[Before-and-after change records]
>>>>>

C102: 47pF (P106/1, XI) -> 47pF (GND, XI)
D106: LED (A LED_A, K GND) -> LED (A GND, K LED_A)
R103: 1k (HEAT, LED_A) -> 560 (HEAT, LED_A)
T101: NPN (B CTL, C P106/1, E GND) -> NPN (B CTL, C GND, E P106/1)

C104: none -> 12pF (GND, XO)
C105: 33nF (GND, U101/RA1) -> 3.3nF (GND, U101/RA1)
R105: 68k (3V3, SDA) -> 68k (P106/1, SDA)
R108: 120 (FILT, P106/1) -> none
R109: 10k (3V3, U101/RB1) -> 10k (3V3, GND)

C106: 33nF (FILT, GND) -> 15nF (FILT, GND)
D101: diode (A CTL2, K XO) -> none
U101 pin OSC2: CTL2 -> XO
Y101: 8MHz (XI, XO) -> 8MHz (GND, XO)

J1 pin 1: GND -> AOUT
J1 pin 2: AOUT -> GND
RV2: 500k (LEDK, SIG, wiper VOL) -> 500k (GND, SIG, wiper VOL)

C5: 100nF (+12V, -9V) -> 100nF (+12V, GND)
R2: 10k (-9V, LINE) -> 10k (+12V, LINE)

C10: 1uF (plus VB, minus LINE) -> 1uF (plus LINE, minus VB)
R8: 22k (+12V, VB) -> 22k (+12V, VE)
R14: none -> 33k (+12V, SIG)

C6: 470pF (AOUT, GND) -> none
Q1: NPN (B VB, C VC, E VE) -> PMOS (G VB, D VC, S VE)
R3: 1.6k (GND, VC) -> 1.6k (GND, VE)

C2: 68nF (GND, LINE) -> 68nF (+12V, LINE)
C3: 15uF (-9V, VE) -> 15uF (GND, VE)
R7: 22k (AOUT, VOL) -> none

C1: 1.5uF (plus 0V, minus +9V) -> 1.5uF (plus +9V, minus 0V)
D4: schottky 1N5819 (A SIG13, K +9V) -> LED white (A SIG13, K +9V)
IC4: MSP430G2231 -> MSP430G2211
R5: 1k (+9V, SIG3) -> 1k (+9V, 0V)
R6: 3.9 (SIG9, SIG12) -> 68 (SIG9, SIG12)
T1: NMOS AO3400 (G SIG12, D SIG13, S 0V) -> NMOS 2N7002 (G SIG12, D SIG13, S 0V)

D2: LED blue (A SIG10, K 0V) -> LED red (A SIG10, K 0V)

<<<<<

### Exercise brief
Every record above needs to be given again exactly.

### Written reply
C102: 47pF (P106/1, XI) -> 47pF (GND, XI)
D106: LED (A LED_A, K GND) -> LED (A GND, K LED_A)
R103: 1k (HEAT, LED_A) -> 560 (HEAT, LED_A)
T101: NPN (B CTL, C P106/1, E GND) -> NPN (B CTL, C GND, E P106/1)

C104: none -> 12pF (GND, XO)
C105: 33nF (GND, U101/RA1) -> 3.3nF (GND, U101/RA1)
R105: 68k (3V3, SDA) -> 68k (P106/1, SDA)
R108: 120 (FILT, P106/1) -> none
R109: 10k (3V3, U101/RB1) -> 10k (3V3, GND)

C106: 33nF (FILT, GND) -> 15nF (FILT, GND)
D101: diode (A CTL2, K XO) -> none
U101 pin OSC2: CTL2 -> XO
Y101: 8MHz (XI, XO) -> 8MHz (GND, XO)

J1 pin 1: GND -> AOUT
J1 pin 2: AOUT -> GND
RV2: 500k (LEDK, SIG, wiper VOL) -> 500k (GND, SIG, wiper VOL)

C5: 100nF (+12V, -9V) -> 100nF (+12V, GND)
R2: 10k (-9V, LINE) -> 10k (+12V, LINE)

C10: 1uF (plus VB, minus LINE) -> 1uF (plus LINE, minus VB)
R8: 22k (+12V, VB) -> 22k (+12V, VE)
R14: none -> 33k (+12V, SIG)

C6: 470pF (AOUT, GND) -> none
Q1: NPN (B VB, C VC, E VE) -> PMOS (G VB, D VC, S VE)
R3: 1.6k (GND, VC) -> 1.6k (GND, VE)

C2: 68nF (GND, LINE) -> 68nF (+12V, LINE)
C3: 15uF (-9V, VE) -> 15uF (GND, VE)
R7: 22k (AOUT, VOL) -> none

C1: 1.5uF (plus 0V, minus +9V) -> 1.5uF (plus +9V, minus 0V)
D4: schottky 1N5819 (A SIG13, K +9V) -> LED white (A SIG13, K +9V)
IC4: MSP430G2231 -> MSP430G2211
R5: 1k (+9V, SIG3) -> 1k (+9V, 0V)
R6: 3.9 (SIG9, SIG12) -> 68 (SIG9, SIG12)
T1: NMOS AO3400 (G SIG12, D SIG13, S 0V) -> NMOS 2N7002 (G SIG12, D SIG13, S 0V)

D2: LED blue (A SIG10, K 0V) -> LED red (A SIG10, K 0V)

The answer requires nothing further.